*Description of the task*:
Look for the string "white" in the listing below, then copy every line that has it.

*Records to use*:
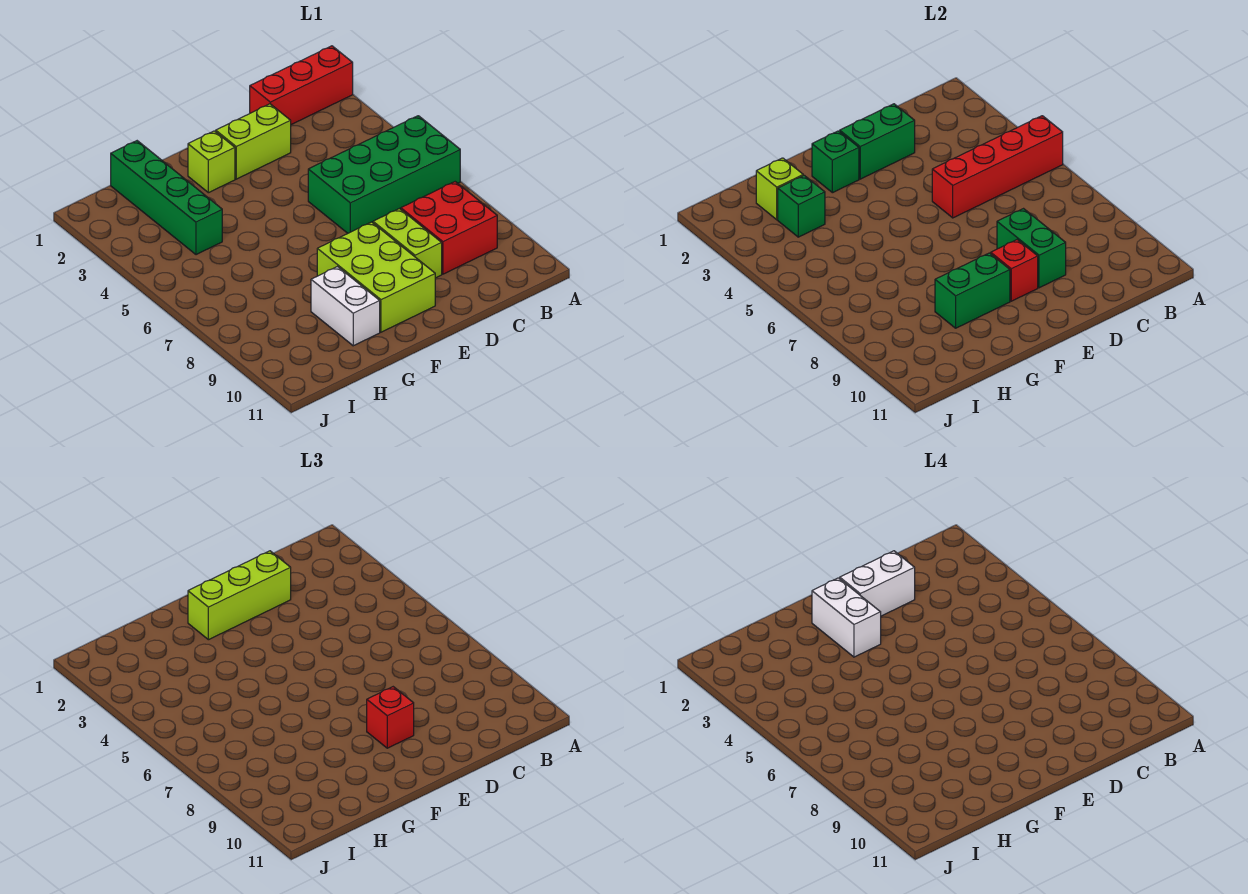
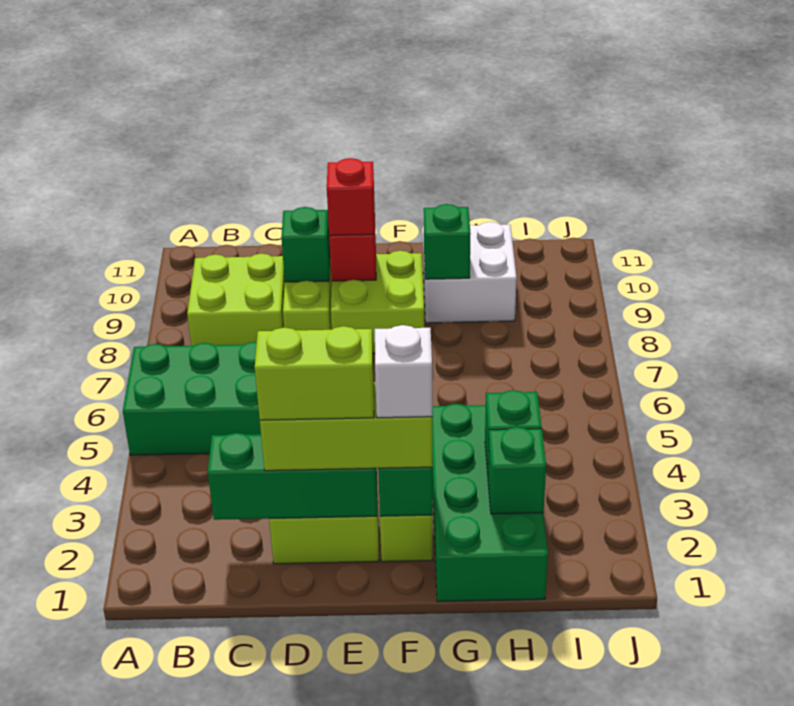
red brick A1:C1 level 1 -> none
red brick A5:D5 level 2 -> none
red brick B8:C9 level 1 -> lime brick B8:C9 level 1
green brick D2:E2 level 2 -> green brick C2:E2 level 2
white brick D2:E2 level 4 -> lime brick D2:E2 level 4
green brick D8:D9 level 2 -> green brick D9 level 2
lime brick E8:F10 level 1 -> lime brick E8:F9 level 1
white brick F2:F3 level 4 -> white brick F2 level 4
green brick F9:G9 level 2 -> green brick G9 level 2
white brick G9:G10 level 1 -> white brick G9:H10 level 1
green brick H1:H4 level 1 -> green brick G1:H4 level 1
lime brick H2 level 2 -> green brick H2 level 2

*Answer to this problem*:
white brick D2:E2 level 4 -> lime brick D2:E2 level 4
white brick F2:F3 level 4 -> white brick F2 level 4
white brick G9:G10 level 1 -> white brick G9:H10 level 1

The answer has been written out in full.